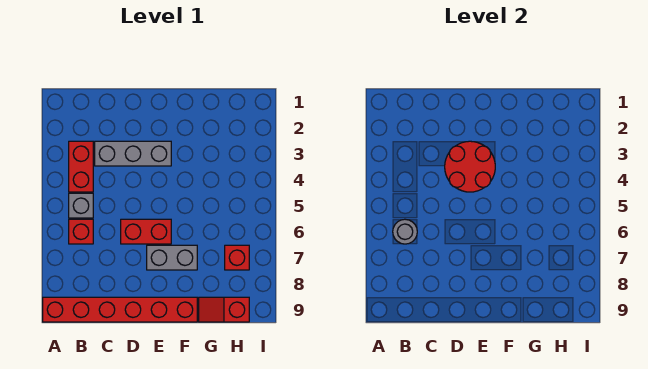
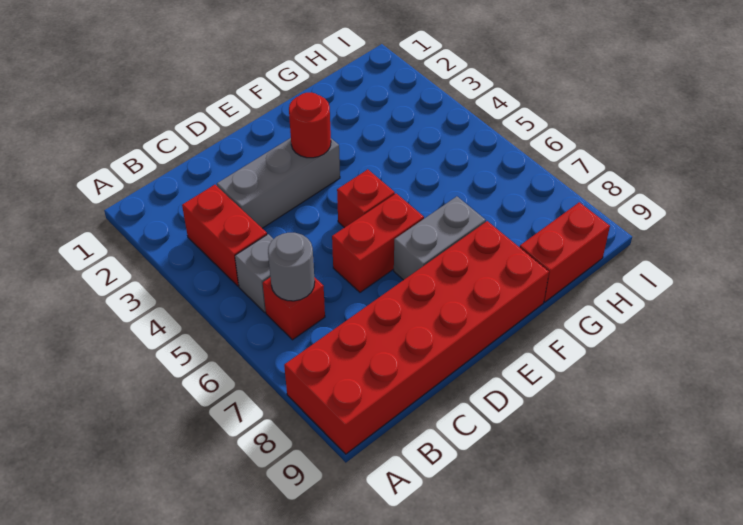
red 1x6 brick [43,297,197,322] -> red 2x6 brick [284,221,549,454]
red 2x2 round brick [445,141,495,192] -> red 1x1 round brick [289,92,331,158]
red 1x2 slope [199,297,249,322] -> red 1x2 brick [520,202,610,302]
red 1x1 brick [225,245,249,270] -> red 1x1 brick moved to [337,169,395,228]

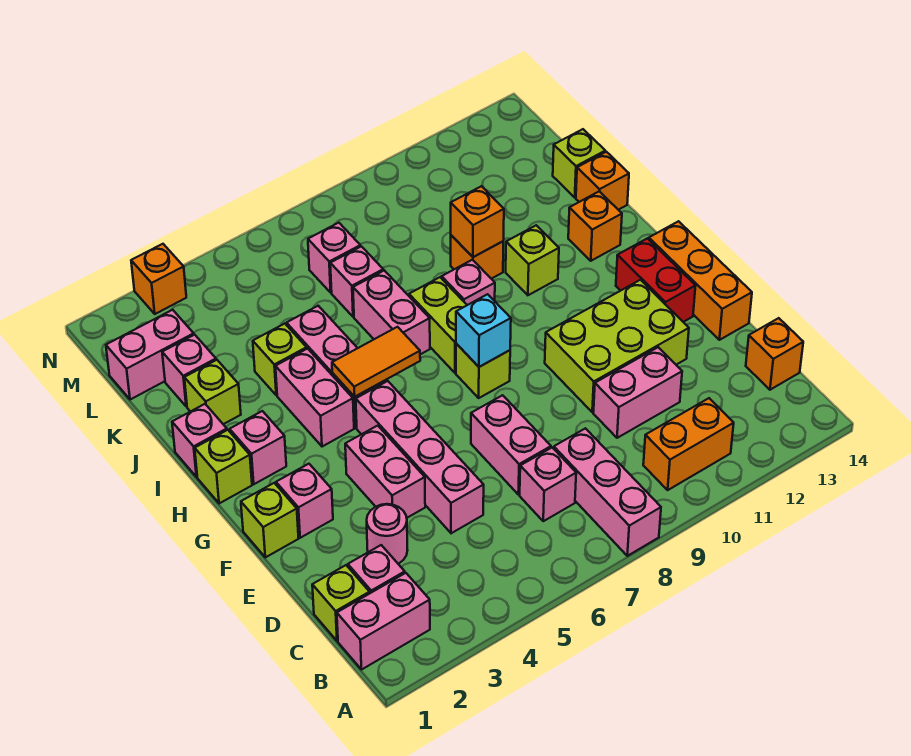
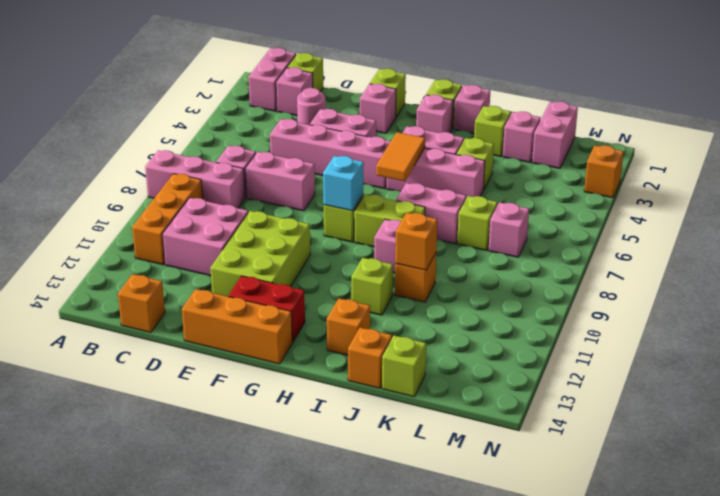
orange 1x2 brick [643,398,734,490] -> orange 1x3 brick [132,174,203,265]
pink 1x2 brick [593,347,682,438] -> pink 2x2 brick [162,198,248,276]
pink 1x1 brick [330,246,383,317] -> lime 1x1 brick [457,196,498,250]

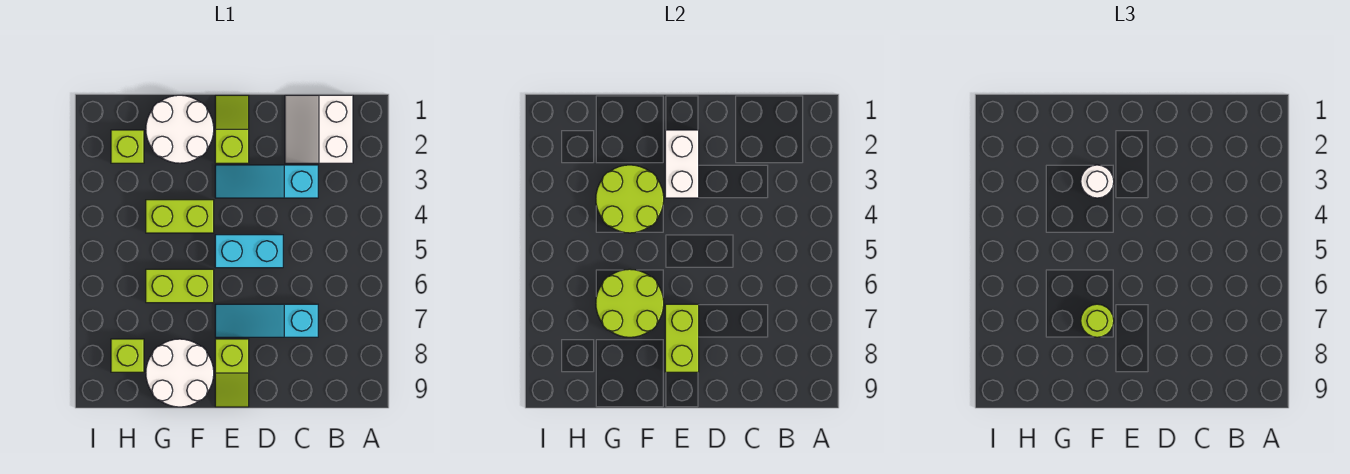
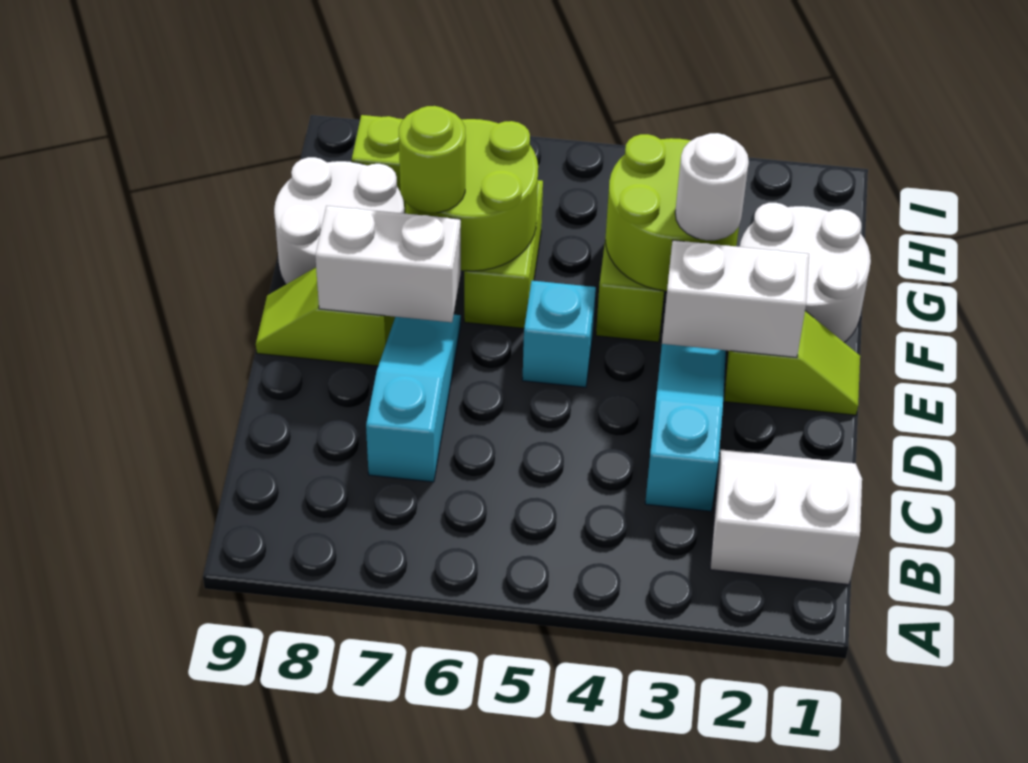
cyan 1x2 brick [215,235,283,268] -> cyan 1x1 brick [522,281,596,387]
lime 1x2 brick [665,304,699,372] -> white 1x2 brick [315,206,461,322]
lime 1x1 brick [111,130,144,163] -> none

******************************

Exercise description
From the first line to the last, copy the listing above exactly, dropping all images.

Result
red 1x6 brick [43,297,197,322] -> red 2x6 brick [284,221,549,454]
red 2x2 round brick [445,141,495,192] -> red 1x1 round brick [289,92,331,158]
red 1x2 slope [199,297,249,322] -> red 1x2 brick [520,202,610,302]
red 1x1 brick [225,245,249,270] -> red 1x1 brick moved to [337,169,395,228]

orange 1x2 brick [643,398,734,490] -> orange 1x3 brick [132,174,203,265]
pink 1x2 brick [593,347,682,438] -> pink 2x2 brick [162,198,248,276]
pink 1x1 brick [330,246,383,317] -> lime 1x1 brick [457,196,498,250]

cyan 1x2 brick [215,235,283,268] -> cyan 1x1 brick [522,281,596,387]
lime 1x2 brick [665,304,699,372] -> white 1x2 brick [315,206,461,322]
lime 1x1 brick [111,130,144,163] -> none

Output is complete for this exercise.